= EXERCISE DETAILS =
The data below holds a line containing "camera: 125 degrees right, 5 degrees down" and a line containing "(481, 455) = (265, 179): orange"; please quote exactly those two lines and every line between them, and nothing else.

= TASK INPUT =
* * *

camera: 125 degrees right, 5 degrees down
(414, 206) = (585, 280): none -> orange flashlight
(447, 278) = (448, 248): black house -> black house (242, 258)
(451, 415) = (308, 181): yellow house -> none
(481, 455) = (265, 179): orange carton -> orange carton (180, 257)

* * *

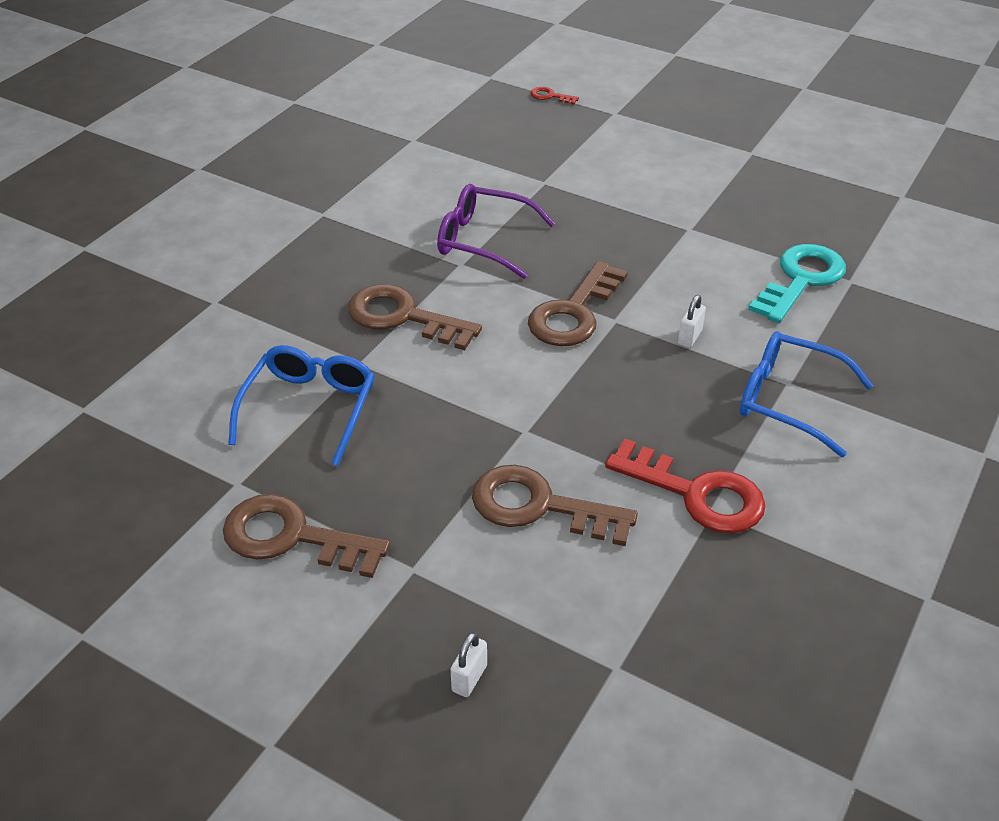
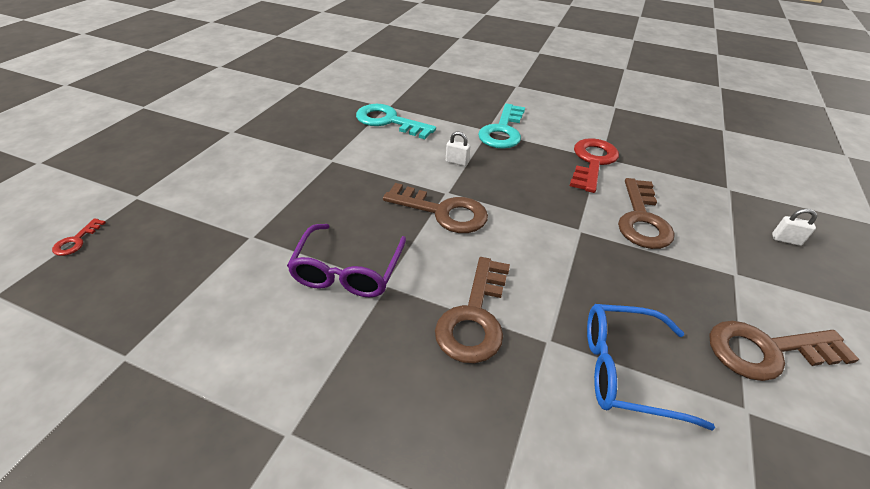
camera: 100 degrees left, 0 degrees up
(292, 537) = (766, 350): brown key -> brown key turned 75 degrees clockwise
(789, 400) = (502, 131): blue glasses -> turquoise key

* * *

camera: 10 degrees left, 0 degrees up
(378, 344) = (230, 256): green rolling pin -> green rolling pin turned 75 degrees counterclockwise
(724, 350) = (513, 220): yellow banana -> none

* * *

= EXPECTED ANSWER =
camera: 125 degrees right, 5 degrees down
(414, 206) = (585, 280): none -> orange flashlight
(447, 278) = (448, 248): black house -> black house (242, 258)
(451, 415) = (308, 181): yellow house -> none
(481, 455) = (265, 179): orange carton -> orange carton (180, 257)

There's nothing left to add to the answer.